Data:
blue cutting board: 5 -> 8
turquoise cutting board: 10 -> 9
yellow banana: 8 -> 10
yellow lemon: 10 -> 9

Work required: Scan the material line by line and report each one that contains "board".

Answer box:
blue cutting board: 5 -> 8
turquoise cutting board: 10 -> 9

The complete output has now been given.